======== RECORDS SUPPLIED ========

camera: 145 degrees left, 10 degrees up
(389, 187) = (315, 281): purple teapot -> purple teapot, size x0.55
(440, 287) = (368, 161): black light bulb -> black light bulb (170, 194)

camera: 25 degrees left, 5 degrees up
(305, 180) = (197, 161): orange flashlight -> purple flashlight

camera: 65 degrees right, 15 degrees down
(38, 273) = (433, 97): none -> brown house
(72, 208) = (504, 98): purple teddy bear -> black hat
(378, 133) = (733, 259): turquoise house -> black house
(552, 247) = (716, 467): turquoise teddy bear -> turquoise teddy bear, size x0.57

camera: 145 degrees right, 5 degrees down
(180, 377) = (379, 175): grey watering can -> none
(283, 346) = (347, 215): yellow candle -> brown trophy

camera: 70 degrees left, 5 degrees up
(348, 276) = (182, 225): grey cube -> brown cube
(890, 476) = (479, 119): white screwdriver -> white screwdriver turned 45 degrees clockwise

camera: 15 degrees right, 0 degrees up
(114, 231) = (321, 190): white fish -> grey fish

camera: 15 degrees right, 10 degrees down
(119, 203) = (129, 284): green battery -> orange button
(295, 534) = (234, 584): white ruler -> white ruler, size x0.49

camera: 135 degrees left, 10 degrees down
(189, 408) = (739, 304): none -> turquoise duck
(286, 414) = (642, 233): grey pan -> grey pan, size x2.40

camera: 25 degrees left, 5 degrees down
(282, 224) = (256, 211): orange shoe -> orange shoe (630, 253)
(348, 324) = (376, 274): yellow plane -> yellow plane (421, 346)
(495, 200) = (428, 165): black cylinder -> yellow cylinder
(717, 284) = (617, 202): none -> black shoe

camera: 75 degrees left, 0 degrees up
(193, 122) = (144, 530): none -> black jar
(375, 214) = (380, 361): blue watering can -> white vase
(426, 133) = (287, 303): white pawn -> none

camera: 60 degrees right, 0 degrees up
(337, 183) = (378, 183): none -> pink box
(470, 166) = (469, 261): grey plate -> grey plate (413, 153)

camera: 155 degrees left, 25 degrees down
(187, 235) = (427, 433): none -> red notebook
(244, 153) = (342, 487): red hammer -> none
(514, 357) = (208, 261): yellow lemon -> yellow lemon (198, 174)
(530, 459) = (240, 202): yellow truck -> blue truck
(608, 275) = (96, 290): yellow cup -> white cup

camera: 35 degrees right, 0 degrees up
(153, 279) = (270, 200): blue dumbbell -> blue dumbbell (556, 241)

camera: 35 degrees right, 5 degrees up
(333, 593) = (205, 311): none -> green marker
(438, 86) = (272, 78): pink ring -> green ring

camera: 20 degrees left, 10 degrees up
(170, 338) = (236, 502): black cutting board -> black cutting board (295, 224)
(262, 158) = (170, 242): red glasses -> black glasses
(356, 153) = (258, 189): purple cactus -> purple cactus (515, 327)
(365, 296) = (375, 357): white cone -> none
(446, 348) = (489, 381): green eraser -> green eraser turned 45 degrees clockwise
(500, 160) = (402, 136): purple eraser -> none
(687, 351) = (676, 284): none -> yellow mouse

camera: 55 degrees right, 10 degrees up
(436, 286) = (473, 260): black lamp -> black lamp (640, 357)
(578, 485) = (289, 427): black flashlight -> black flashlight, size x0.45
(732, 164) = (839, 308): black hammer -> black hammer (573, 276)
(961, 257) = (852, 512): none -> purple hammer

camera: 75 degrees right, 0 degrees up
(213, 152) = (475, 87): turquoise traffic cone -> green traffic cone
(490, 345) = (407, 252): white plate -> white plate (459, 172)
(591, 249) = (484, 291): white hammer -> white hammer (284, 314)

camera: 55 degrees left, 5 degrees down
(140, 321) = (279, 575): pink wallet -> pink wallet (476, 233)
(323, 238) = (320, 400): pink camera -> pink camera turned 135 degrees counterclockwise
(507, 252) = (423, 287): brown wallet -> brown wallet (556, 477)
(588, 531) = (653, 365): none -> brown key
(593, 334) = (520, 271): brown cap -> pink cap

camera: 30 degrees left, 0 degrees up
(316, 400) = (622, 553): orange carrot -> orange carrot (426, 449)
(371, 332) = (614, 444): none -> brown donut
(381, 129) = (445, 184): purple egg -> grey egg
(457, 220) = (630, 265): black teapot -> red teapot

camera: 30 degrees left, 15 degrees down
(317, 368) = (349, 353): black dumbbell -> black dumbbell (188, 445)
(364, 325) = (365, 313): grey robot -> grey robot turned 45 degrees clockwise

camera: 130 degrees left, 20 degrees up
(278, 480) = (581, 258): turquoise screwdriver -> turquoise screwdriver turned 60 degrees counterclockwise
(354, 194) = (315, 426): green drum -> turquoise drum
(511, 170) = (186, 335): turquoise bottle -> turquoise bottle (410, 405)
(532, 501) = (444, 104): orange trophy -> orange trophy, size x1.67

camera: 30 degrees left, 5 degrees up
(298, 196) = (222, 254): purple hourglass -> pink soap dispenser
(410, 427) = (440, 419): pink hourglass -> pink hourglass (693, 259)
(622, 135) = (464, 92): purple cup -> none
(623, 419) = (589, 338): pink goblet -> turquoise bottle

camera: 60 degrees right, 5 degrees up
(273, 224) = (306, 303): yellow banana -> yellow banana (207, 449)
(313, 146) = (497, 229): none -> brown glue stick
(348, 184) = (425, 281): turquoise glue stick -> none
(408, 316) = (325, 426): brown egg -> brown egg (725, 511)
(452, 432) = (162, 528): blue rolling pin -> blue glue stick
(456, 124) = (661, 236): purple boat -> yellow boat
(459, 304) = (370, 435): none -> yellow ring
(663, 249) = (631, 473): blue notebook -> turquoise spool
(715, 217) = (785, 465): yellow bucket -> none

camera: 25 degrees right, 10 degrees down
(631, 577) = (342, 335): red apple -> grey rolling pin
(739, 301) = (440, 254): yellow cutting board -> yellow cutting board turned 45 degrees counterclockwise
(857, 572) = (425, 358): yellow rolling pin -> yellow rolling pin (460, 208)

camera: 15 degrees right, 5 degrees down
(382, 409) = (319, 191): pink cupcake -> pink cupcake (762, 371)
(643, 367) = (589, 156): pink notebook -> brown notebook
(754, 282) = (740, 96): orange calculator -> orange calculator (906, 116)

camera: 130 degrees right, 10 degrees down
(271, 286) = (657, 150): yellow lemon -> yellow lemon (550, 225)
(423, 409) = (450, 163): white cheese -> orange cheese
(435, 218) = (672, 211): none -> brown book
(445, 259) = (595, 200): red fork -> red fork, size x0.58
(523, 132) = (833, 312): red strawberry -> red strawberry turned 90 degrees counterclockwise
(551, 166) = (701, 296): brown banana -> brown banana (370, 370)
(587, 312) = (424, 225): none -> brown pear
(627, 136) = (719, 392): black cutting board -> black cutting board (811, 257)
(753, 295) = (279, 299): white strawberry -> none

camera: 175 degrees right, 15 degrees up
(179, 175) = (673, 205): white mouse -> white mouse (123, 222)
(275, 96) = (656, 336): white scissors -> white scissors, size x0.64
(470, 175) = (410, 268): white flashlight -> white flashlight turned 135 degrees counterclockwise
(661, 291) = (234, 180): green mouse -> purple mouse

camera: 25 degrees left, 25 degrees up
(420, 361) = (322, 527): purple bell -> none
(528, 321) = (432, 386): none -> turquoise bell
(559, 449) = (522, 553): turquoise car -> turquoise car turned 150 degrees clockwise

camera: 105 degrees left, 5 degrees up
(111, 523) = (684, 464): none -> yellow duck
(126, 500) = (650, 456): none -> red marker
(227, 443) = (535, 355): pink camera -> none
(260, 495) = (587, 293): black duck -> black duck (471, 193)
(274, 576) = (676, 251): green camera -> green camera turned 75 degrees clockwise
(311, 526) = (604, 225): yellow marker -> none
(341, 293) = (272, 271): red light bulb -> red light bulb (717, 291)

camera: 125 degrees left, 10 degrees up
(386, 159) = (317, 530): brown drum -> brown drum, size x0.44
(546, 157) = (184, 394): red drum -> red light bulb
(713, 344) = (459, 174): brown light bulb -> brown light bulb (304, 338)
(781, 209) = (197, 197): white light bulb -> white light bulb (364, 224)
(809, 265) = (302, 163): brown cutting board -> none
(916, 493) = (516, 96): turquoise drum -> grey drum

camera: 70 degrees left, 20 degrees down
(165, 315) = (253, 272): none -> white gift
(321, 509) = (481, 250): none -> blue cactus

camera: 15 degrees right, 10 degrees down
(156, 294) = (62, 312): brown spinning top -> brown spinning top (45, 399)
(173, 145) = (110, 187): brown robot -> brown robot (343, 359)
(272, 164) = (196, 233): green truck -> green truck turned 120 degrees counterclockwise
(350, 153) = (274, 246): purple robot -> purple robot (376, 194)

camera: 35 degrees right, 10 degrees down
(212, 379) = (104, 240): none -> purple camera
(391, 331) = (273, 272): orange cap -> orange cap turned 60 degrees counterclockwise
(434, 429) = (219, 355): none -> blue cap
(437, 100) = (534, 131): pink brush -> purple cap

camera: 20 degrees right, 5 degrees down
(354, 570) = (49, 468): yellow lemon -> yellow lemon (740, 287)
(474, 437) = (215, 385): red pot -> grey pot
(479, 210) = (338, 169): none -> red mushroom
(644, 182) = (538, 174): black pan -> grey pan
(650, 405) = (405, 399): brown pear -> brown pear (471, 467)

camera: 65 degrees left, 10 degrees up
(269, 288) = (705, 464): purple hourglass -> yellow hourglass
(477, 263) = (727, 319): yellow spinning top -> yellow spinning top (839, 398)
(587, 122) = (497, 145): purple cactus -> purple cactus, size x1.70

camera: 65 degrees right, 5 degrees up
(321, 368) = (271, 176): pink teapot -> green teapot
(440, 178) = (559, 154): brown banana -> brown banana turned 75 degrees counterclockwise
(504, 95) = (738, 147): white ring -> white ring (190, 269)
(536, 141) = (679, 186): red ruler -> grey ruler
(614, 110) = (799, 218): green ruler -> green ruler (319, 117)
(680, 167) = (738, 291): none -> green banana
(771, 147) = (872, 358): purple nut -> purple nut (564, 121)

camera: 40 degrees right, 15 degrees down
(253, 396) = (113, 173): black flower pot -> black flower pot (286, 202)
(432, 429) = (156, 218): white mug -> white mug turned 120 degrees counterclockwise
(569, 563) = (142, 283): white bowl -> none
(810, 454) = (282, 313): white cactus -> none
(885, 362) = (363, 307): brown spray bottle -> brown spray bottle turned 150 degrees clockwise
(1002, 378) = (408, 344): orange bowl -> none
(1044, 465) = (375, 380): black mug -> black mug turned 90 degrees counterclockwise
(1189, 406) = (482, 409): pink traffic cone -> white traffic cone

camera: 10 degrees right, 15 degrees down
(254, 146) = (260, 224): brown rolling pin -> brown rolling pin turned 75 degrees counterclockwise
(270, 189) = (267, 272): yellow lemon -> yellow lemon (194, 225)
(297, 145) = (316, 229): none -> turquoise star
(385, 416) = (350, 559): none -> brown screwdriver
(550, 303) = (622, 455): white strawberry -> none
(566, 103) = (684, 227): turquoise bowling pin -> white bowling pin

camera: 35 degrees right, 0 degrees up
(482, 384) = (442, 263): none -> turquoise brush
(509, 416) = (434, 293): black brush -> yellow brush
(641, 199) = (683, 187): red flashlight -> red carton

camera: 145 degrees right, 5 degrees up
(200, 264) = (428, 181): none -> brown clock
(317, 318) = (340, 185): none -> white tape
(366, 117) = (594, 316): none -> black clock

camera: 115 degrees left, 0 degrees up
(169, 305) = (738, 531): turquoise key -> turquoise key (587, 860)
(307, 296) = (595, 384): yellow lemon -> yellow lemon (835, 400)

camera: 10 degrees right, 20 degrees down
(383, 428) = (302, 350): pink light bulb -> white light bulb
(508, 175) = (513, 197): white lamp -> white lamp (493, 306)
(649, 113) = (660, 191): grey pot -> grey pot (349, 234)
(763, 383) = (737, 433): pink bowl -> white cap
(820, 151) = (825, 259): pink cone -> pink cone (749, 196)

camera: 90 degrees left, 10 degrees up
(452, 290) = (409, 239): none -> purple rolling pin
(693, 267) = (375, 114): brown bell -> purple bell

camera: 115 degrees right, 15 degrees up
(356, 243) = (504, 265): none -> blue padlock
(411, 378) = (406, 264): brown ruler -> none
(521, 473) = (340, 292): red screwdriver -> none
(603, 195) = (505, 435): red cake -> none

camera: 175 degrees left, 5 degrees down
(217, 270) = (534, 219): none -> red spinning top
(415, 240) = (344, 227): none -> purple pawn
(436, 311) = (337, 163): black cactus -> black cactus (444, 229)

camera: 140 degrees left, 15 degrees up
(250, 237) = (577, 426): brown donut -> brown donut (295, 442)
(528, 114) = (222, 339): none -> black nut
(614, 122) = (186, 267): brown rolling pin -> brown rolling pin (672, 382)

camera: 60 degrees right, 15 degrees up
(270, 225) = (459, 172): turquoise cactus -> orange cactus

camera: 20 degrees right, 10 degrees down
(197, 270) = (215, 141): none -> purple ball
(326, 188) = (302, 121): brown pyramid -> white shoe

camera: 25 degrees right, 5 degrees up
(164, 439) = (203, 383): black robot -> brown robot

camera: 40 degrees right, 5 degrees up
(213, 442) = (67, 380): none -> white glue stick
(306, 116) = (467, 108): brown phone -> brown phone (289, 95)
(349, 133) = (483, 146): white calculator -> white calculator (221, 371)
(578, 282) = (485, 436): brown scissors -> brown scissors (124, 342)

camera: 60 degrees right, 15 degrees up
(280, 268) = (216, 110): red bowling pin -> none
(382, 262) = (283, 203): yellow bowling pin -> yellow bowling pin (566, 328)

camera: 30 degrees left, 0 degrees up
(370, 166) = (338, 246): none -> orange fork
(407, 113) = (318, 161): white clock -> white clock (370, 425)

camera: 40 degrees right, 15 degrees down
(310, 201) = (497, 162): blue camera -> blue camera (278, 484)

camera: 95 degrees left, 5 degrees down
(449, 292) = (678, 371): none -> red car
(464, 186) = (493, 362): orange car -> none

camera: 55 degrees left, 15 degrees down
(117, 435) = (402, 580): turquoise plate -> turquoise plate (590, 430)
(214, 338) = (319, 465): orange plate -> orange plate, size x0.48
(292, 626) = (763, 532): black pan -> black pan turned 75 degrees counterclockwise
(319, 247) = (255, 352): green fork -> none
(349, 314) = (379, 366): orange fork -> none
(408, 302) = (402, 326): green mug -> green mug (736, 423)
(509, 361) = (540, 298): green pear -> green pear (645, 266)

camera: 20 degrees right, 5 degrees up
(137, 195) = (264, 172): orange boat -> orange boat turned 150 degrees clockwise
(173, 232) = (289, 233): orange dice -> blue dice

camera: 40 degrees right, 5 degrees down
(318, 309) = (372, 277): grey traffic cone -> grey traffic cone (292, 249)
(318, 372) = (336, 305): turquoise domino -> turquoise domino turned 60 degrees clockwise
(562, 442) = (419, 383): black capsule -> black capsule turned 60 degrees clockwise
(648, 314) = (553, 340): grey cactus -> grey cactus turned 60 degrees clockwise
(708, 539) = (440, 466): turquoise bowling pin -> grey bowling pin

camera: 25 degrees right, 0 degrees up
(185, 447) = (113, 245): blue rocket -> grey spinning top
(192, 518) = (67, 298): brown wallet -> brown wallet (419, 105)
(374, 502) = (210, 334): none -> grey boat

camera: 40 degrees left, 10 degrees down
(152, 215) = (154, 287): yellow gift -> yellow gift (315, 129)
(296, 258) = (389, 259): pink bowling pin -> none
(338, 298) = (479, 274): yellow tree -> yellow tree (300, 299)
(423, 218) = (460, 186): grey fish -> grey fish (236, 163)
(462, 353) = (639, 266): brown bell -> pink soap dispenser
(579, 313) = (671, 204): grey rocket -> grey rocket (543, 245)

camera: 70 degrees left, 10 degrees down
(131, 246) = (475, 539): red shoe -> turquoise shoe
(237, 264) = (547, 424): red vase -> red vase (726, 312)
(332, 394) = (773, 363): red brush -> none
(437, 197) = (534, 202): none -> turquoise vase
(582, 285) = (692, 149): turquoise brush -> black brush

========

DESCRIPTION OF THE TASK: Beginning at the line with "camera: 20 degrees left, 10 degrees up" and stopping after the line with "(687, 351) = (676, 284): none -> yellow mouse", please write out every line of the data above exactly and nothing else.

ANSWER TO THIS PROBLEM:
camera: 20 degrees left, 10 degrees up
(170, 338) = (236, 502): black cutting board -> black cutting board (295, 224)
(262, 158) = (170, 242): red glasses -> black glasses
(356, 153) = (258, 189): purple cactus -> purple cactus (515, 327)
(365, 296) = (375, 357): white cone -> none
(446, 348) = (489, 381): green eraser -> green eraser turned 45 degrees clockwise
(500, 160) = (402, 136): purple eraser -> none
(687, 351) = (676, 284): none -> yellow mouse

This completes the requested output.